== Supplied records

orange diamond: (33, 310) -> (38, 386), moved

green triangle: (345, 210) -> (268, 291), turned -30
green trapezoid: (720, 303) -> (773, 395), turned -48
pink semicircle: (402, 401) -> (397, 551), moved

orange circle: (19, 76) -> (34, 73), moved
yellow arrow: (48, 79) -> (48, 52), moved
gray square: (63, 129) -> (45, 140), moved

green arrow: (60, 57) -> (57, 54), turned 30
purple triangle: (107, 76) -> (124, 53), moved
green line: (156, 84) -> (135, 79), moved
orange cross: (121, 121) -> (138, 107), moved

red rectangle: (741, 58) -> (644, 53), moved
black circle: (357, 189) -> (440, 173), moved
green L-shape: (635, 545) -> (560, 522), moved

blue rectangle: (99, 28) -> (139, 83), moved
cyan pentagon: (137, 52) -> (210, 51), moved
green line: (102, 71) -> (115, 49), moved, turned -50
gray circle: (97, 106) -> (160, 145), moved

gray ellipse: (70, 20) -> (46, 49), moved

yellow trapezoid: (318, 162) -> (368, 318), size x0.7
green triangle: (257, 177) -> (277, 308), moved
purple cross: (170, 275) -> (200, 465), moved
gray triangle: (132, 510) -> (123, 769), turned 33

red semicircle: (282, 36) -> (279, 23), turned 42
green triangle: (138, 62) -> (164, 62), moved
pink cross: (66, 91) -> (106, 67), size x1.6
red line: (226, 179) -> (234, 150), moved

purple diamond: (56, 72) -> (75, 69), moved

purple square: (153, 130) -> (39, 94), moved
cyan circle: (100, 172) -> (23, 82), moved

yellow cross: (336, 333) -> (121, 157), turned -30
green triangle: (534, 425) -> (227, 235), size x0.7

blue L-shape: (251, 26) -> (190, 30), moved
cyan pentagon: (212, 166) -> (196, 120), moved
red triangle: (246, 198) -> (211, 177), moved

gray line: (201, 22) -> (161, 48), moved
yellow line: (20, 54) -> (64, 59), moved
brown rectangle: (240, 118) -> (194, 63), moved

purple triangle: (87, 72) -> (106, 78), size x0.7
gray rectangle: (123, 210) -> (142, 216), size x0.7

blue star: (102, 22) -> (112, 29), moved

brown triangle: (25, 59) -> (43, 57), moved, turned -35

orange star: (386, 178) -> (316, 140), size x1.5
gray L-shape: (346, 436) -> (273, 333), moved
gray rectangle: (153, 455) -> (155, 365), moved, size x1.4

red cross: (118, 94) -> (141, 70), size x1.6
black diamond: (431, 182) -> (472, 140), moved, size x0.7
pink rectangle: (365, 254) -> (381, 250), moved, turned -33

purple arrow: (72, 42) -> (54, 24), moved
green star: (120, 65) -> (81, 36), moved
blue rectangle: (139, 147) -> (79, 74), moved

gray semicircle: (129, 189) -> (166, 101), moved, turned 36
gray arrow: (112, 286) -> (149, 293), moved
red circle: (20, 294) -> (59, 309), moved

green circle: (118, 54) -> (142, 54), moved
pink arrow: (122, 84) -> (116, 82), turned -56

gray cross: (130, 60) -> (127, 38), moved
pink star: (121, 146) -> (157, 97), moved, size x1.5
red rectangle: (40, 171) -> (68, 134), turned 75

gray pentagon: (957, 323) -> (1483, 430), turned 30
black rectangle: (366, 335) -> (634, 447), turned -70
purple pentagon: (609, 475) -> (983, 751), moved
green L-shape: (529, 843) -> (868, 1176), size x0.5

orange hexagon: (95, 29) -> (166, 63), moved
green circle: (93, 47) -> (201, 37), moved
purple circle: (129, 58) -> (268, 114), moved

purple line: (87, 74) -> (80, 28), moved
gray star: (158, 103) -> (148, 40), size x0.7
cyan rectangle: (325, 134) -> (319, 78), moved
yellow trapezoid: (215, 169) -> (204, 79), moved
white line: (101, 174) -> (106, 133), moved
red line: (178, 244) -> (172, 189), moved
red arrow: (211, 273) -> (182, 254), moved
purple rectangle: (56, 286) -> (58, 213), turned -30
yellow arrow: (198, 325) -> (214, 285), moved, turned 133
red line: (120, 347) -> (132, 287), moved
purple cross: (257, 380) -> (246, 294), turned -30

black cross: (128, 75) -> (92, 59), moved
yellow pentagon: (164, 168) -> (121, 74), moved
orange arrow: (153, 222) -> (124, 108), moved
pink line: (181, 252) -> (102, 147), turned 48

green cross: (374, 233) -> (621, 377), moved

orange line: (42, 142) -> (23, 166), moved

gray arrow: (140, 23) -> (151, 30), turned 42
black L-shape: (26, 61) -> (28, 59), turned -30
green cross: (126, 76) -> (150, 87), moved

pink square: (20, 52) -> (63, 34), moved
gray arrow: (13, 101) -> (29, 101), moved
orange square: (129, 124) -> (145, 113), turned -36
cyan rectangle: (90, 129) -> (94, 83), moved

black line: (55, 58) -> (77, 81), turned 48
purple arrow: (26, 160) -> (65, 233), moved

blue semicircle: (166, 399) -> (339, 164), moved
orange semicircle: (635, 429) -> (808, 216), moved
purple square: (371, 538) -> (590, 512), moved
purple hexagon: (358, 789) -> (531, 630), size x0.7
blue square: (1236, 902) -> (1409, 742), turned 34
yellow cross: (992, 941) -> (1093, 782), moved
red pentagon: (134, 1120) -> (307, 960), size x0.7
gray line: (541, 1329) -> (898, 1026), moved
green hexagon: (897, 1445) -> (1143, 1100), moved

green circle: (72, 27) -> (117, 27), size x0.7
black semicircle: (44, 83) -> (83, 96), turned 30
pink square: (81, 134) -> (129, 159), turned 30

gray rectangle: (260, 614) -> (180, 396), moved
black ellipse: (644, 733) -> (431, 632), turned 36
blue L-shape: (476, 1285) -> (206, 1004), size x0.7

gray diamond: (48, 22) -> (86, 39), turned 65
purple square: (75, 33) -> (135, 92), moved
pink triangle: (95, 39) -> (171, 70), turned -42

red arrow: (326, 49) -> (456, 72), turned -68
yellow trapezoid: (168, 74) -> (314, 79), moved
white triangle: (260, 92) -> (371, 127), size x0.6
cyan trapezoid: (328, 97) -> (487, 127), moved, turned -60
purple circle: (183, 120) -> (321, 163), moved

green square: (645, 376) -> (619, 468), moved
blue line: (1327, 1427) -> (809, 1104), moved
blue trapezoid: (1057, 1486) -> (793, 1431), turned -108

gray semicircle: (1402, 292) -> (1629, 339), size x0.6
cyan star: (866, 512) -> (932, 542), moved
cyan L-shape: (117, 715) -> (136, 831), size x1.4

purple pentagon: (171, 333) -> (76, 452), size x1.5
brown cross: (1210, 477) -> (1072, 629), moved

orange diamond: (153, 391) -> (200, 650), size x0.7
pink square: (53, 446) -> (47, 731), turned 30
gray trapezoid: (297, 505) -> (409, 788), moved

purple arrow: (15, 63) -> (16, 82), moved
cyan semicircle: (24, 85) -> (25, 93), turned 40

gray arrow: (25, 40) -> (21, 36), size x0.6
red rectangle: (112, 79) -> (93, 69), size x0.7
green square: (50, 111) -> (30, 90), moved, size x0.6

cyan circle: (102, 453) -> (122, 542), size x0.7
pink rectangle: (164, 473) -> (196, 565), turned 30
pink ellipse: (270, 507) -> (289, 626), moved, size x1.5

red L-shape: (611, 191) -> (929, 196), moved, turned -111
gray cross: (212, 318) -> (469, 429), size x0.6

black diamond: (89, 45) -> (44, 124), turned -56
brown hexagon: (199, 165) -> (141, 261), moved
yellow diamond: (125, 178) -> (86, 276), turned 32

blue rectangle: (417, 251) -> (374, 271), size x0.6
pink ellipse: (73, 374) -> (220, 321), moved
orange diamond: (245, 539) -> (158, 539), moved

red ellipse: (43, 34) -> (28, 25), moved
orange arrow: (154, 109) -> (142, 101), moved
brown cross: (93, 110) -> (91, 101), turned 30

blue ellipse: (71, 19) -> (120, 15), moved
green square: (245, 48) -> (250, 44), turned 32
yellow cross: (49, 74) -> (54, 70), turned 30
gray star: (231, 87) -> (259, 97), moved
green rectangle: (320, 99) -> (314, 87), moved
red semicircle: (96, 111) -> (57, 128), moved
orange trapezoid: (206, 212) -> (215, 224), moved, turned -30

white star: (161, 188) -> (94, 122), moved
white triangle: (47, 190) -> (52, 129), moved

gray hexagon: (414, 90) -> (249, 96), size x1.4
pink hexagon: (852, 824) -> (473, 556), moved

====

▶ Exercise brief
Repeat the entries above verbatim, but only from the line that has "pink star: (121, 146)" down to the line that has "cyan rectangle: (325, 134)", inclusive.

▶ Written answer
pink star: (121, 146) -> (157, 97), moved, size x1.5
red rectangle: (40, 171) -> (68, 134), turned 75

gray pentagon: (957, 323) -> (1483, 430), turned 30
black rectangle: (366, 335) -> (634, 447), turned -70
purple pentagon: (609, 475) -> (983, 751), moved
green L-shape: (529, 843) -> (868, 1176), size x0.5

orange hexagon: (95, 29) -> (166, 63), moved
green circle: (93, 47) -> (201, 37), moved
purple circle: (129, 58) -> (268, 114), moved

purple line: (87, 74) -> (80, 28), moved
gray star: (158, 103) -> (148, 40), size x0.7
cyan rectangle: (325, 134) -> (319, 78), moved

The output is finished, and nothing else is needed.